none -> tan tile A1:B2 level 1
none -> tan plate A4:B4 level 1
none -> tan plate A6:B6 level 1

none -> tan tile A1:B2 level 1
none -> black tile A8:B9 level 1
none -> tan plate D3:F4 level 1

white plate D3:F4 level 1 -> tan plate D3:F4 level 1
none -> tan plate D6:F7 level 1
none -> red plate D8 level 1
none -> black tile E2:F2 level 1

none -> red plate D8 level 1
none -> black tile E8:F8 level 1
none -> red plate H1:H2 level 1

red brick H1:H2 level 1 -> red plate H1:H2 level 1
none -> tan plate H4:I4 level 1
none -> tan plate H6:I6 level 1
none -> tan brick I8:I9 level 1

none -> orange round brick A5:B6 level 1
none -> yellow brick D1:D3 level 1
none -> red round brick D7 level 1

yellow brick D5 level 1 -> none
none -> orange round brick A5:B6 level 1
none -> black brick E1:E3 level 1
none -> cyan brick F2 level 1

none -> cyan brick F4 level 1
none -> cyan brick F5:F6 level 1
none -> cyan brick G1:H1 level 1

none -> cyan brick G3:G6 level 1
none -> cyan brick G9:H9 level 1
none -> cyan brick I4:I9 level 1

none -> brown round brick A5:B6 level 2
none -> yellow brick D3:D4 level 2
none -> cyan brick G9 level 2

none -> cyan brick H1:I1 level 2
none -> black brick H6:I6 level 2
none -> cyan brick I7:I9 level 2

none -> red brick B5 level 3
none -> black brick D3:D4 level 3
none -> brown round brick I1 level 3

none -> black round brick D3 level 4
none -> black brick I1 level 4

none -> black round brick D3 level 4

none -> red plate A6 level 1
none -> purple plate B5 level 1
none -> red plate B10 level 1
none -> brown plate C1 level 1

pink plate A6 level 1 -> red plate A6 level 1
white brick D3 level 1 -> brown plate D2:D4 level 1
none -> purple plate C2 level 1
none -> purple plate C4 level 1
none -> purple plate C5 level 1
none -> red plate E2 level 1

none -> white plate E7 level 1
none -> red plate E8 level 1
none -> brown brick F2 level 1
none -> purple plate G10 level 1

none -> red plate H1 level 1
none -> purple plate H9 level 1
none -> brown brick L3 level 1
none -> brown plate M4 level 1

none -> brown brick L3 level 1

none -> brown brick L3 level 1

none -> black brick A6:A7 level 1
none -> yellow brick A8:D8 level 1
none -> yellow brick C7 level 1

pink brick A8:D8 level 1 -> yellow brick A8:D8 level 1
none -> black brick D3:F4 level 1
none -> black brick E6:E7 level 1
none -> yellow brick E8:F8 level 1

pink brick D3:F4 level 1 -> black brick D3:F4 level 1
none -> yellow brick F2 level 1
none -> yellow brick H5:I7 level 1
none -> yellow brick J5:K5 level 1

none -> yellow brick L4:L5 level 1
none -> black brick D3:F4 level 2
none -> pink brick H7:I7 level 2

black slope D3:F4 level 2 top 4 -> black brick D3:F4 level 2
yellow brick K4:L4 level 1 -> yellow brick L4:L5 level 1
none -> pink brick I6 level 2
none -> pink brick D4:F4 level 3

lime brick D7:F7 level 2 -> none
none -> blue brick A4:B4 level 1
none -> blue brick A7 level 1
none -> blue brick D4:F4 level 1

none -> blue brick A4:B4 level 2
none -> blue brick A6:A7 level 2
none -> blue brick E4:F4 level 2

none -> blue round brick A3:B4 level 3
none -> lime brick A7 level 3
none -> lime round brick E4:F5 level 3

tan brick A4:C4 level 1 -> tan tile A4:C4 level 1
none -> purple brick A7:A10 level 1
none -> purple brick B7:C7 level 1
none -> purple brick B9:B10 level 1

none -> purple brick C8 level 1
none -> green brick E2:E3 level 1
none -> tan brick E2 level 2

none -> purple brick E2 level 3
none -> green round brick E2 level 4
________________________________________
TASK TO CARRY OUT -> Go line by line through the records and copy those that contain the word "white".

OUTPUT ->
white plate D3:F4 level 1 -> tan plate D3:F4 level 1
white brick D3 level 1 -> brown plate D2:D4 level 1
none -> white plate E7 level 1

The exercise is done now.